What the task requires: Which lines in the records below contain the word "down"? Copy each of them.
>>>
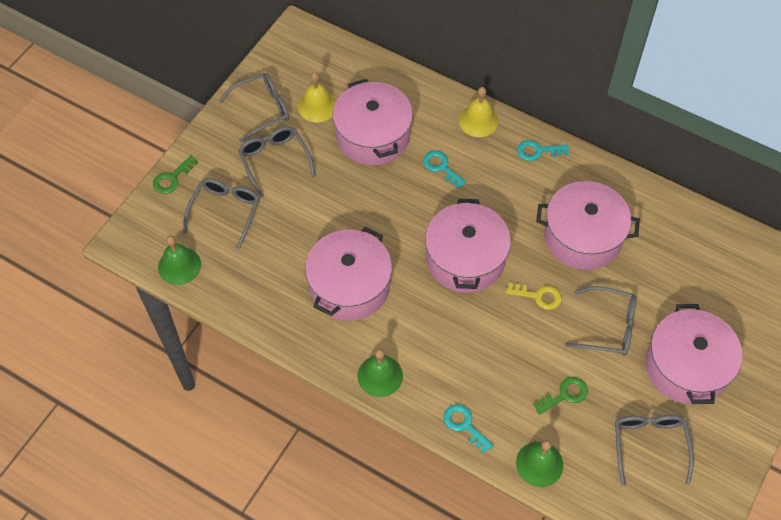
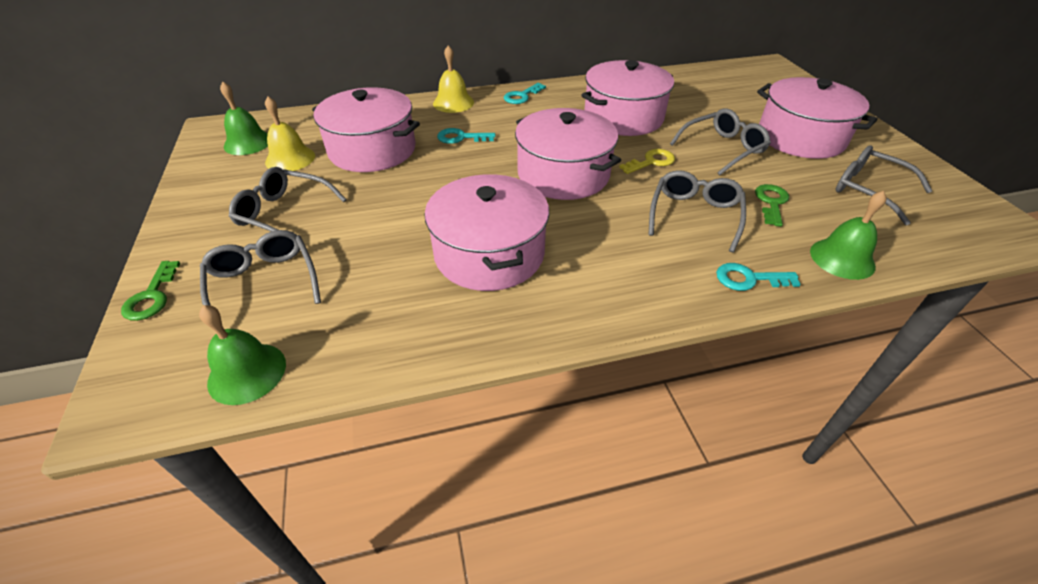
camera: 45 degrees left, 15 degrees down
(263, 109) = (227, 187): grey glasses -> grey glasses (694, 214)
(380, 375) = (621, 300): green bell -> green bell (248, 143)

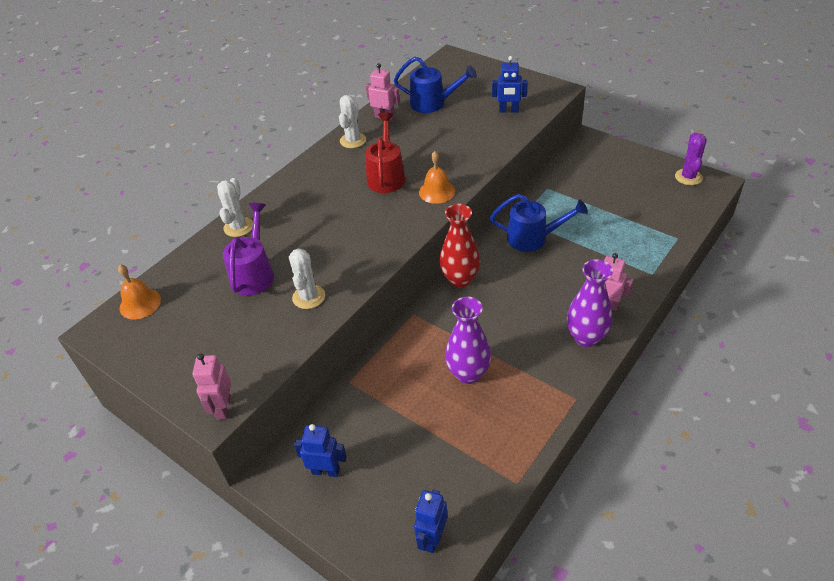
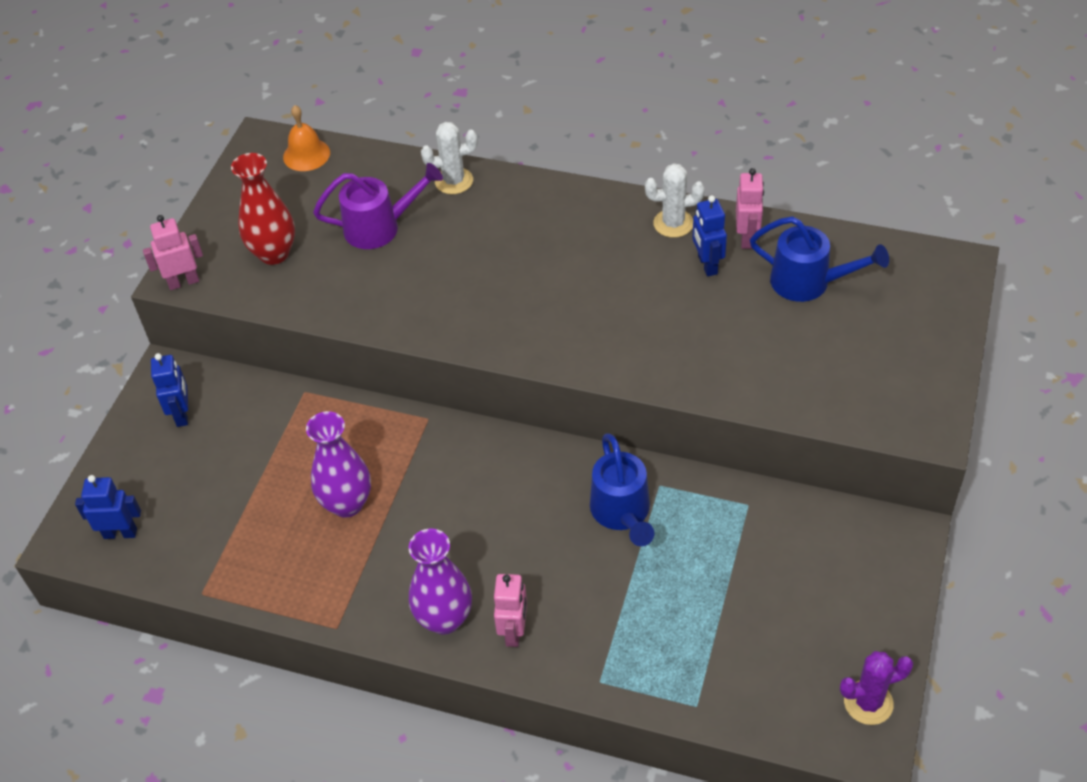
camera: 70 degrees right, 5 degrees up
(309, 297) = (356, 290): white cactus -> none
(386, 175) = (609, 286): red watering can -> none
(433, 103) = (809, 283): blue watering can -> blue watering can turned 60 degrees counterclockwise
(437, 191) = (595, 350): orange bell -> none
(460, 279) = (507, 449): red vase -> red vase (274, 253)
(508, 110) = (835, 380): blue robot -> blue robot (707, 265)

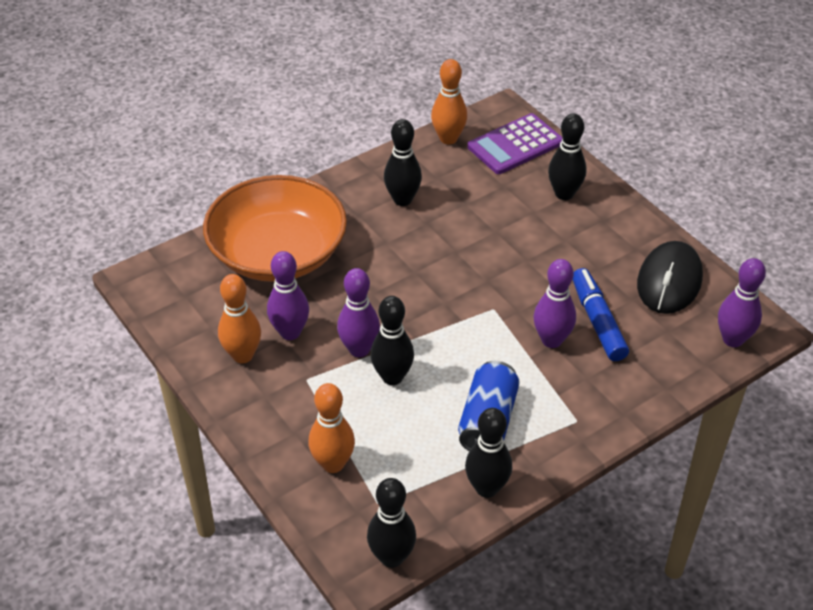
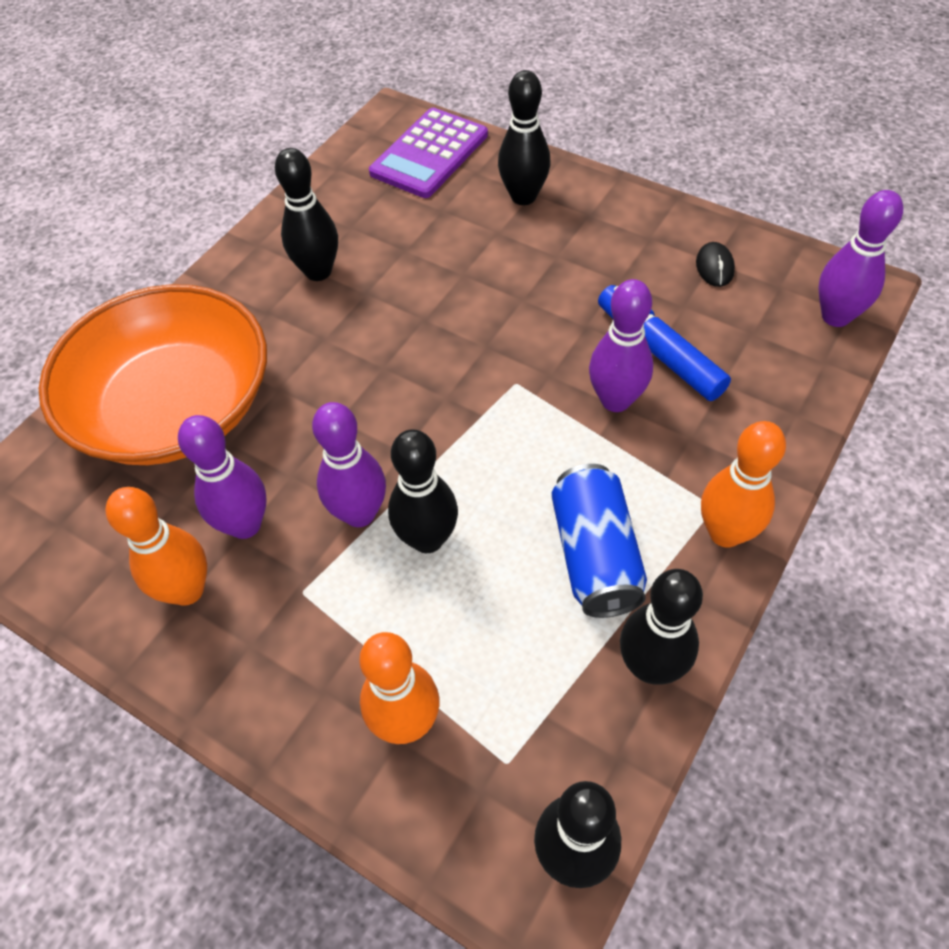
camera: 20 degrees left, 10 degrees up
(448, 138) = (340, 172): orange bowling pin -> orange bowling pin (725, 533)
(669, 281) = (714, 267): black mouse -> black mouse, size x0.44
<<<
>>>
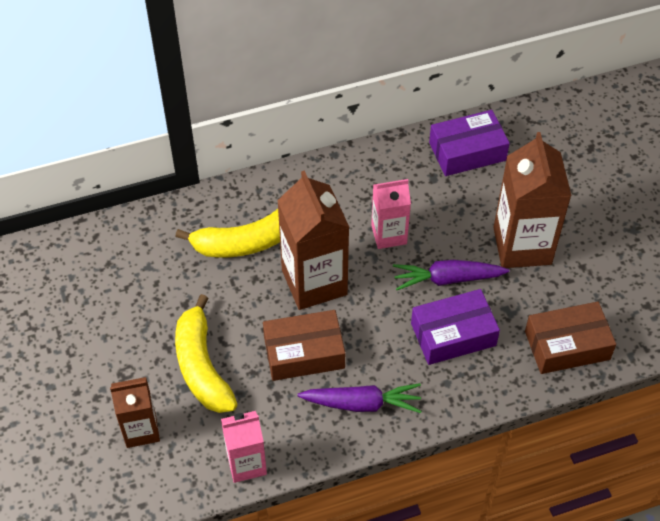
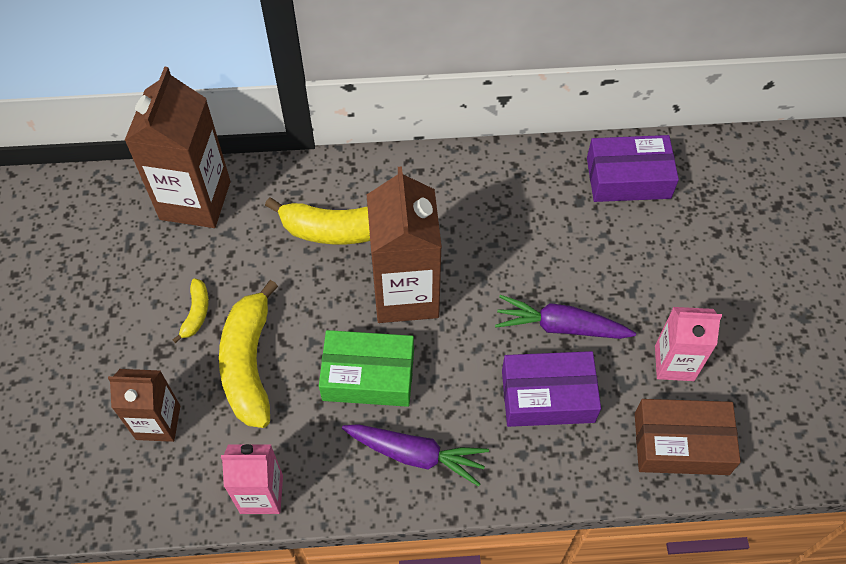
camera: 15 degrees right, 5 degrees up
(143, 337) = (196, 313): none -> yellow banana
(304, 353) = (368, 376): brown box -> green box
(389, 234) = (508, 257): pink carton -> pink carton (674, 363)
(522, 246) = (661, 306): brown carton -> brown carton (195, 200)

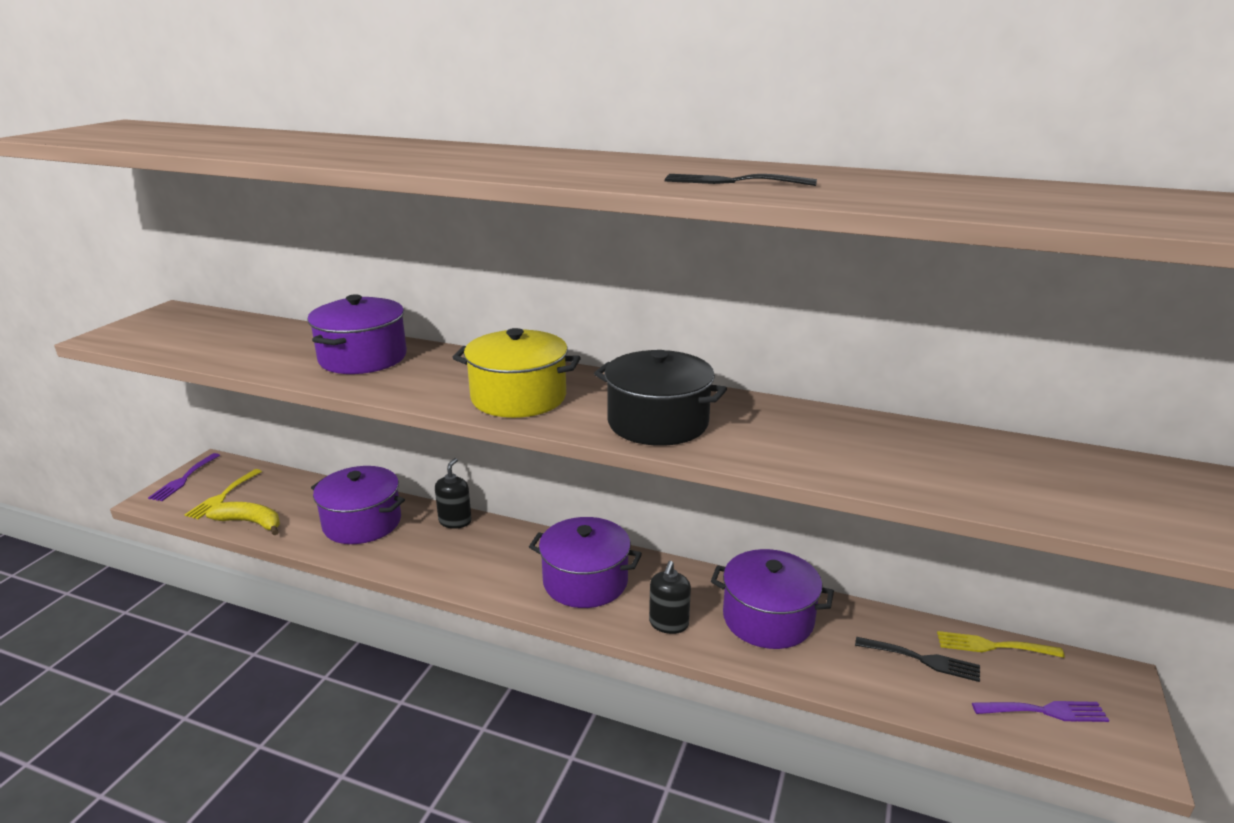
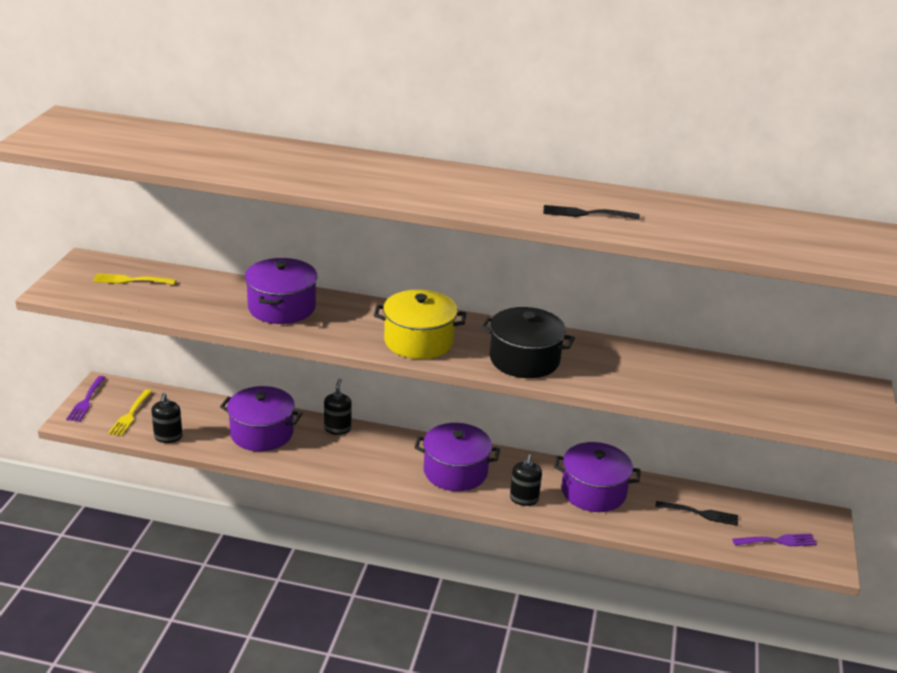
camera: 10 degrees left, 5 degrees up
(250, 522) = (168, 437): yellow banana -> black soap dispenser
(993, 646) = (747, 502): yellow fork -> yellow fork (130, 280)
<<<
>>>
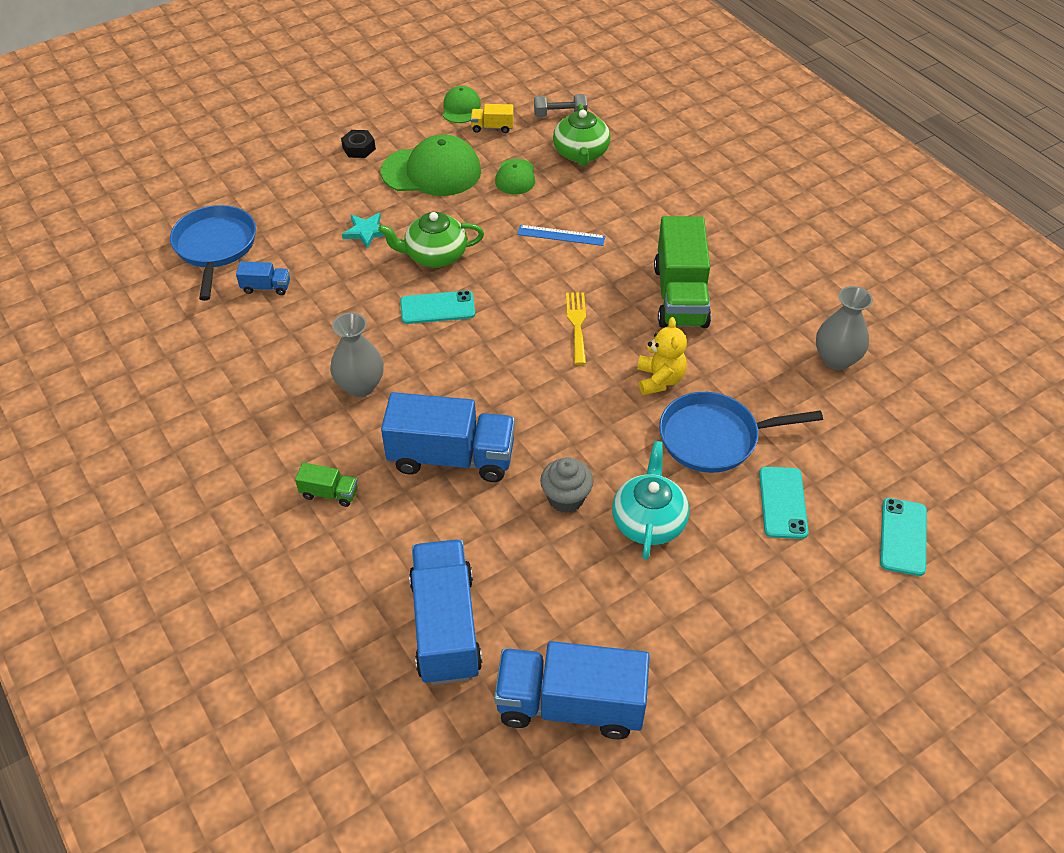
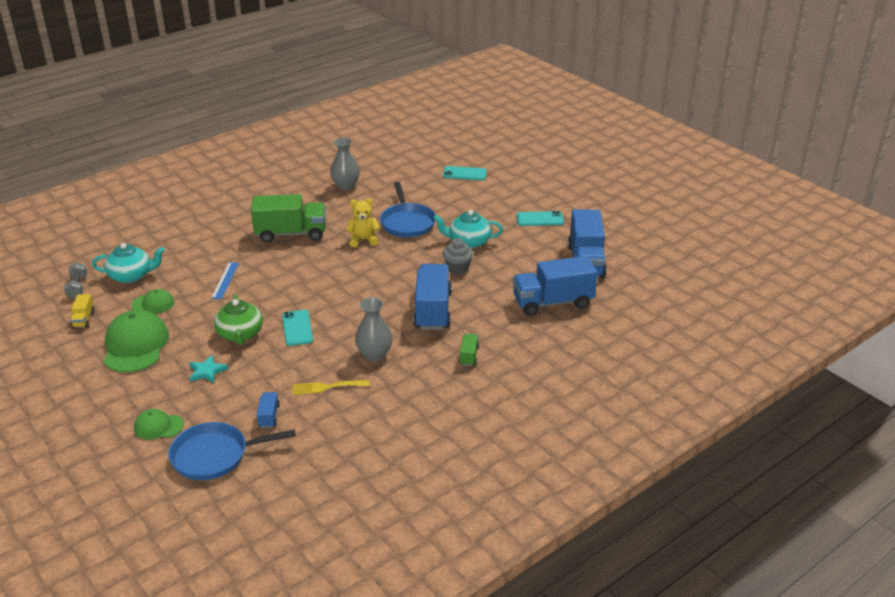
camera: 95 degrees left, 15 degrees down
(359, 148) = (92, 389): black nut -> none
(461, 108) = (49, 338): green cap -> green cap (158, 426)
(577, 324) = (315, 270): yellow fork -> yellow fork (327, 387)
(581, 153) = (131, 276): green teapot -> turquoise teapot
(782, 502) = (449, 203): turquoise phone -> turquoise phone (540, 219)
<<<
Result:
camera: 45 degrees left, 15 degrees down
camera: 95 degrees left, 15 degrees down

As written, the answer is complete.